#### [Colored object listings]
..........
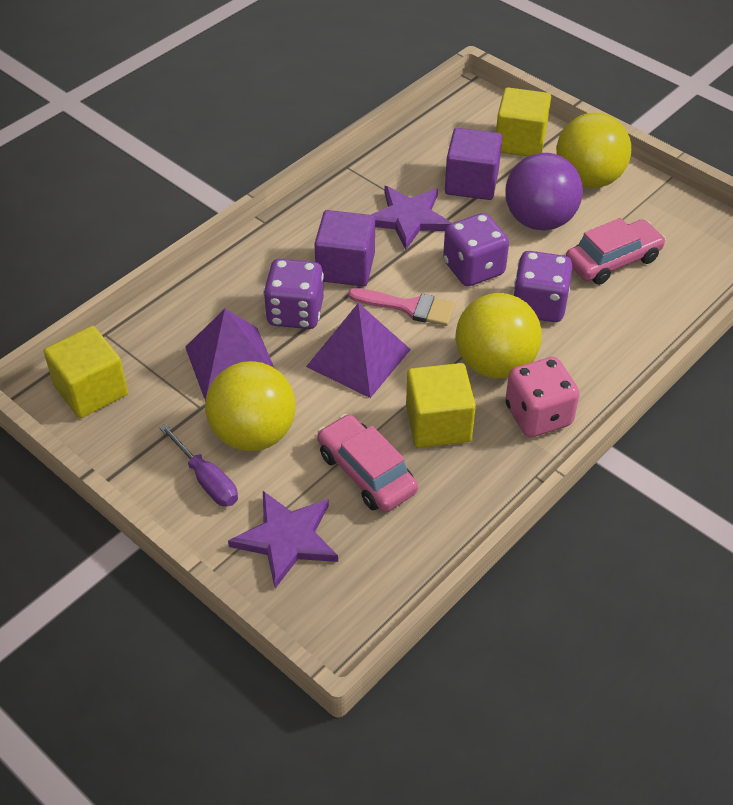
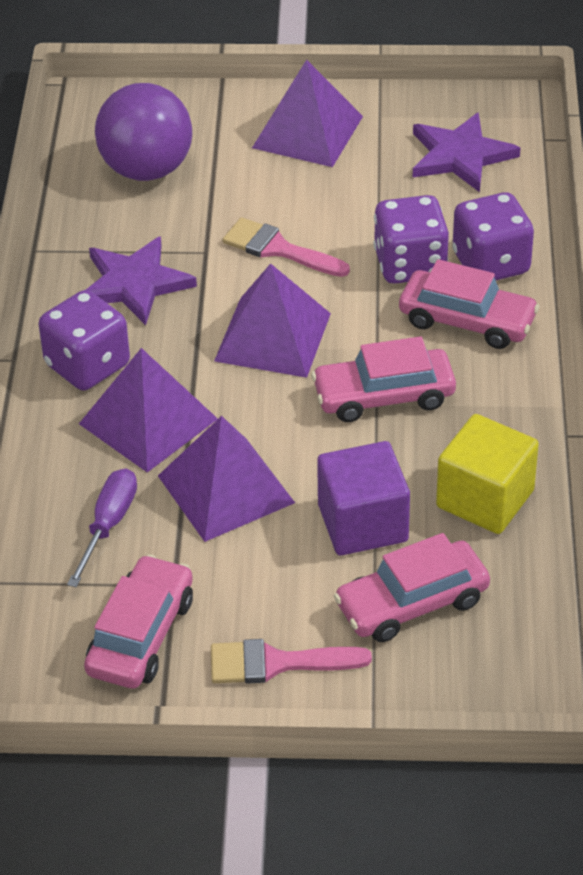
pink brush: 1 -> 2
pink car: 2 -> 4
pink dice: 1 -> 0
purple cube: 2 -> 1
purple pyramid: 2 -> 4
yellow ball: 3 -> 0
yellow cube: 3 -> 1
..........
#### [REQUIREMENT]
Starting at the line that contains "pink car: 2 -> 4", reproduce each line through the end of the records exactly, both ends included.

#### [SOLUTION TO THE EXERCISE]
pink car: 2 -> 4
pink dice: 1 -> 0
purple cube: 2 -> 1
purple pyramid: 2 -> 4
yellow ball: 3 -> 0
yellow cube: 3 -> 1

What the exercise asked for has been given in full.